Start of TASK INPUTS

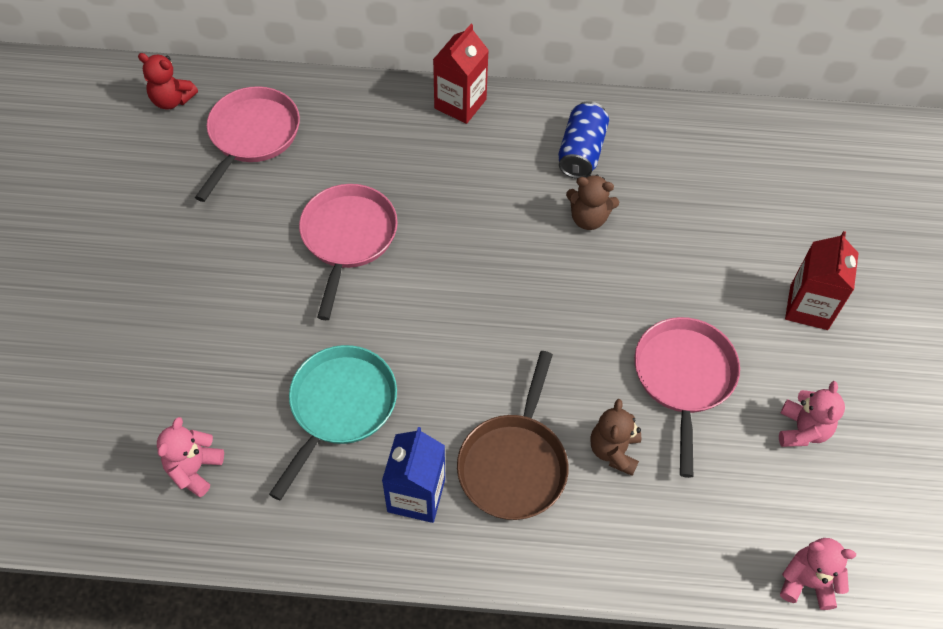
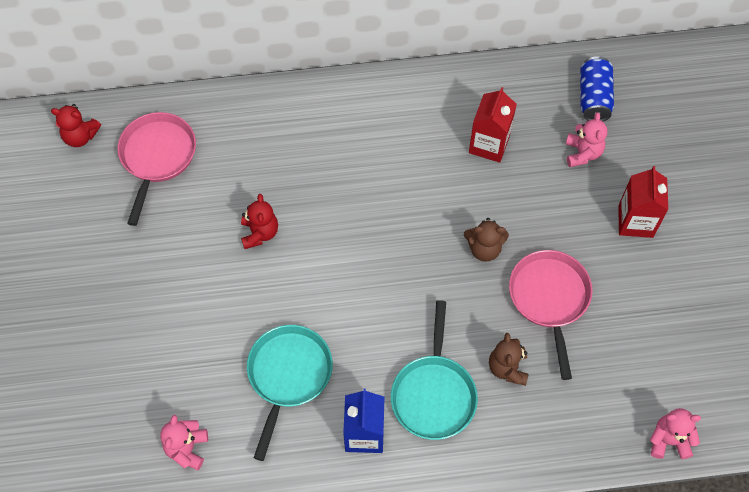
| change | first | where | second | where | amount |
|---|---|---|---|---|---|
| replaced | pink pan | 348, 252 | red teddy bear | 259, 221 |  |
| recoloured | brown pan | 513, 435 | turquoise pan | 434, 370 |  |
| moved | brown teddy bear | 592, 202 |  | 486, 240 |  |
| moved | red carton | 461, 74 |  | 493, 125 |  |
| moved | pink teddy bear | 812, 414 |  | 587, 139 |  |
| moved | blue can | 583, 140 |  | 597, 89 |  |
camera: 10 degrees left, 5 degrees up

End of TASK INPUTS
Start of TASK INPUTS

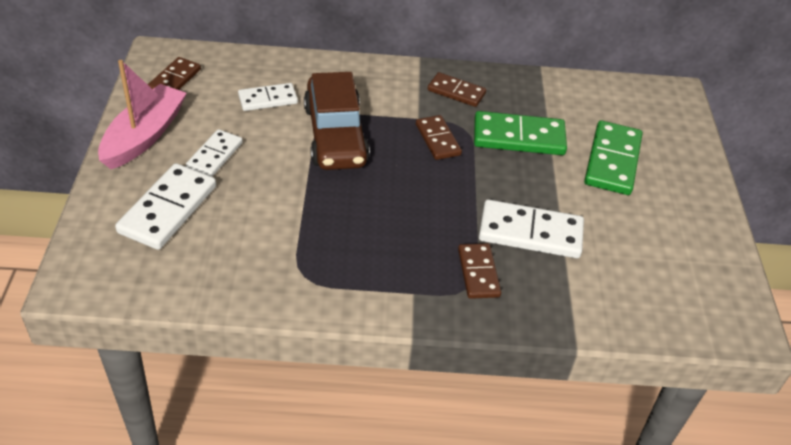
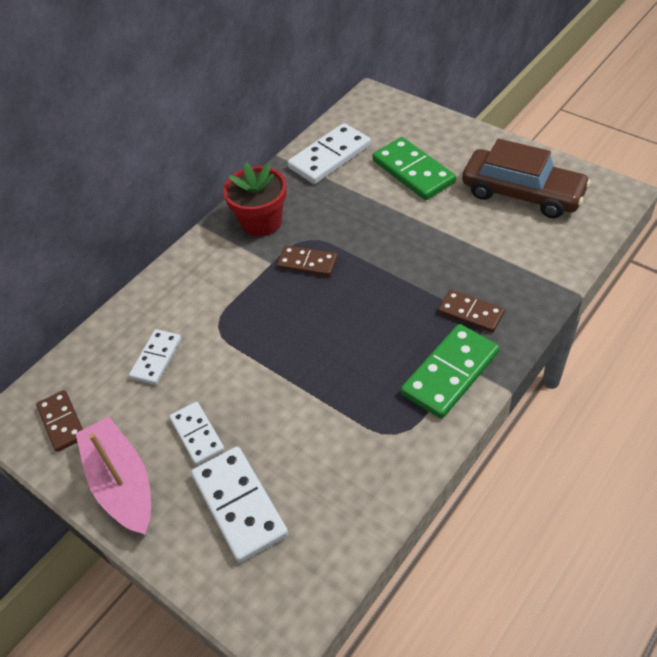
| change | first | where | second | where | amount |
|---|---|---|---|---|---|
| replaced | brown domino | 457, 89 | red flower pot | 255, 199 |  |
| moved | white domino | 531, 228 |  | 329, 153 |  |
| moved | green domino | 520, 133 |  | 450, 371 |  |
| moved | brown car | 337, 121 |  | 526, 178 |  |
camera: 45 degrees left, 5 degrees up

End of TASK INPUTS

▶ [WHAT IS BEING ASKED]: Wherever the string "replaced" occurs in the records, copy the line it is in.

▶ [OUTPUT FOR THIS TASK]:
| replaced | pink pan | 348, 252 | red teddy bear | 259, 221 |  |
| replaced | brown domino | 457, 89 | red flower pot | 255, 199 |  |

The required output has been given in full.